▸ **ACTIVITY**: Transcribe the listing exactly as written. Leave the images out.

▸ **EXERCISE DATA**:
************
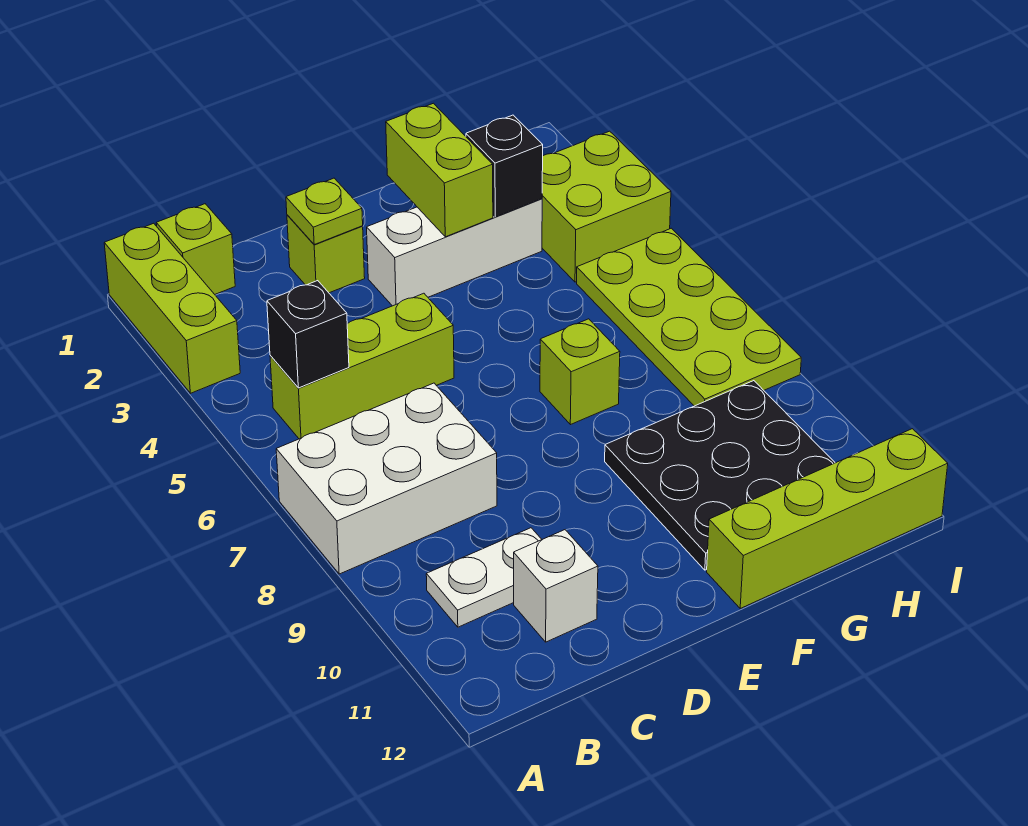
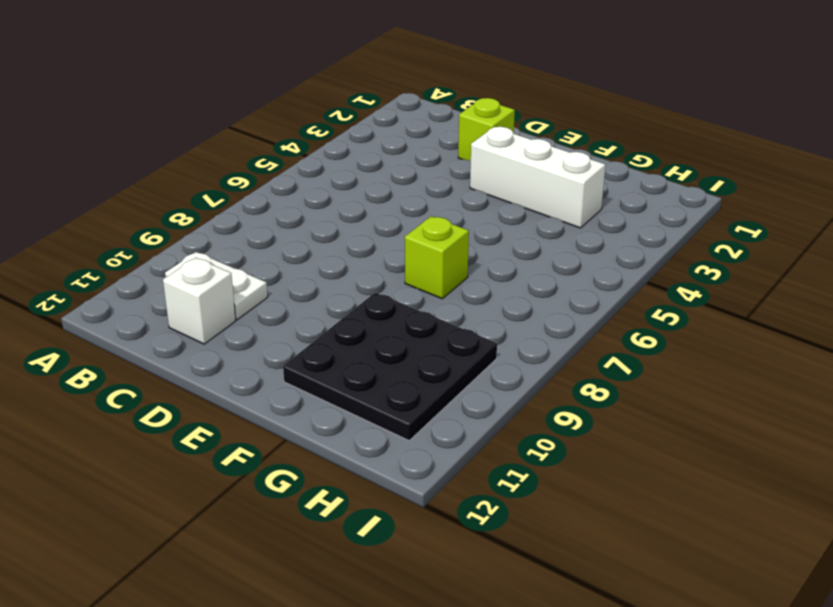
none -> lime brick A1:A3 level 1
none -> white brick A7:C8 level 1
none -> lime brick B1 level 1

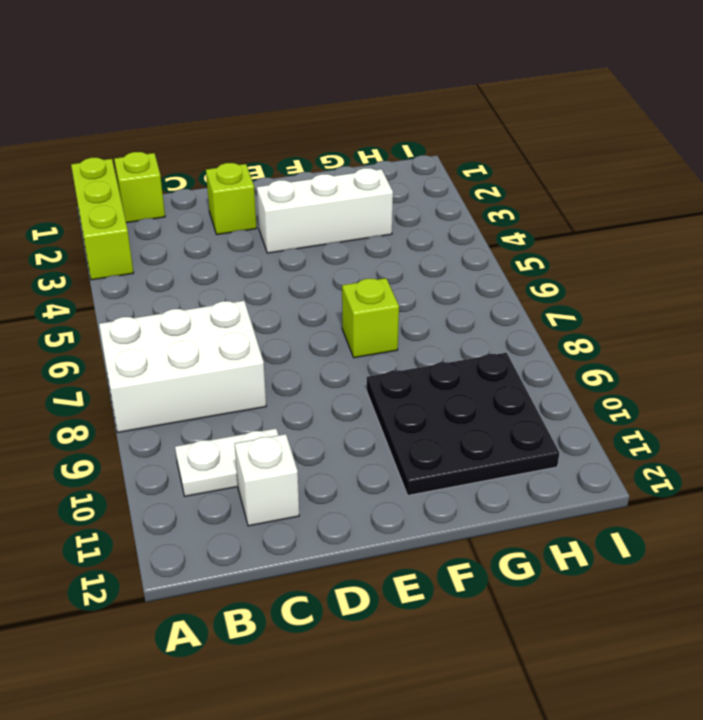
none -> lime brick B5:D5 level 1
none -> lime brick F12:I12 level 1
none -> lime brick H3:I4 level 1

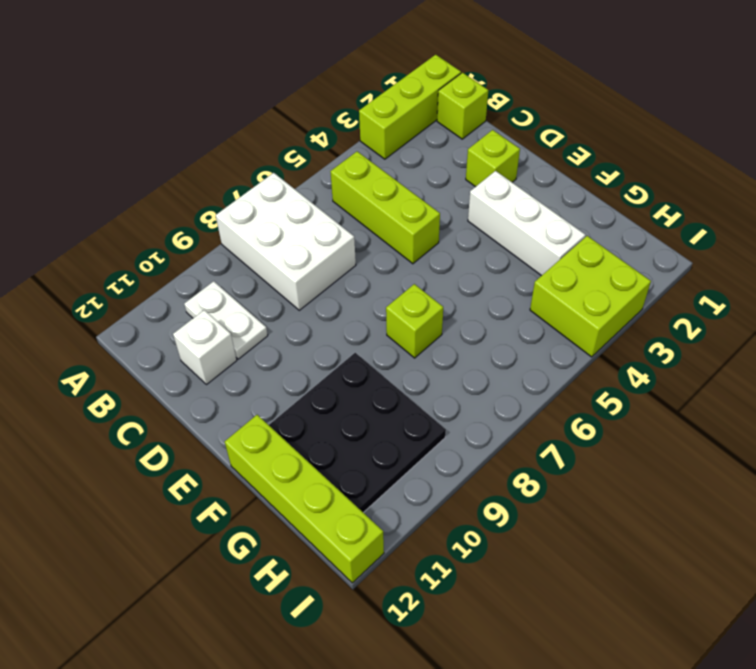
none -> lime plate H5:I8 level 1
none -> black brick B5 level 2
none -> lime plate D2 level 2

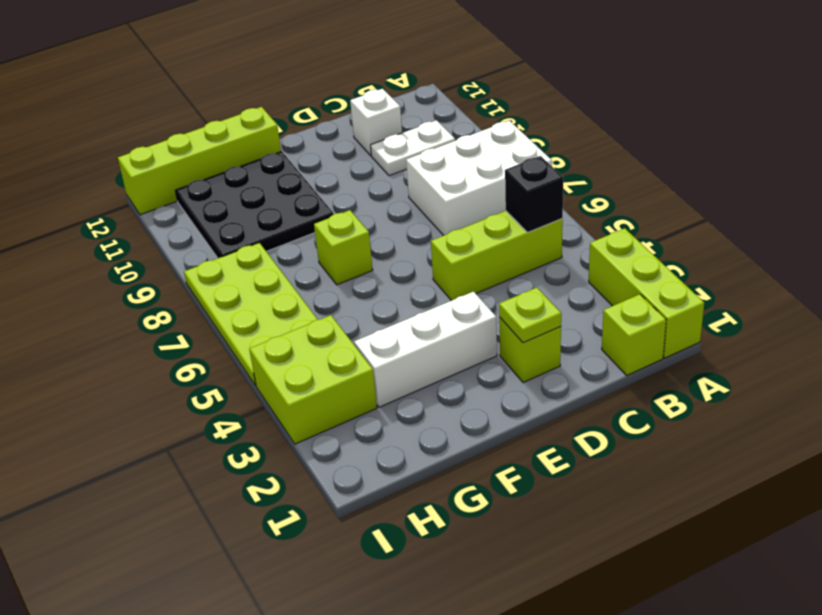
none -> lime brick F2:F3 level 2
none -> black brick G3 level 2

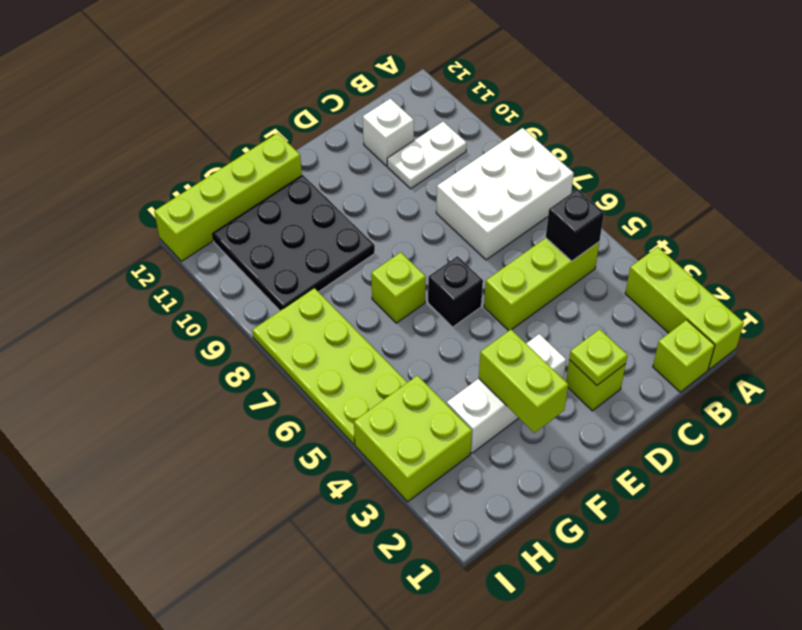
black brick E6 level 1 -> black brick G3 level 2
************
▸ **COMPLETED TASK**:
none -> lime brick A1:A3 level 1
none -> white brick A7:C8 level 1
none -> lime brick B1 level 1

none -> lime brick B5:D5 level 1
none -> lime brick F12:I12 level 1
none -> lime brick H3:I4 level 1

none -> lime plate H5:I8 level 1
none -> black brick B5 level 2
none -> lime plate D2 level 2

none -> lime brick F2:F3 level 2
none -> black brick G3 level 2

black brick E6 level 1 -> black brick G3 level 2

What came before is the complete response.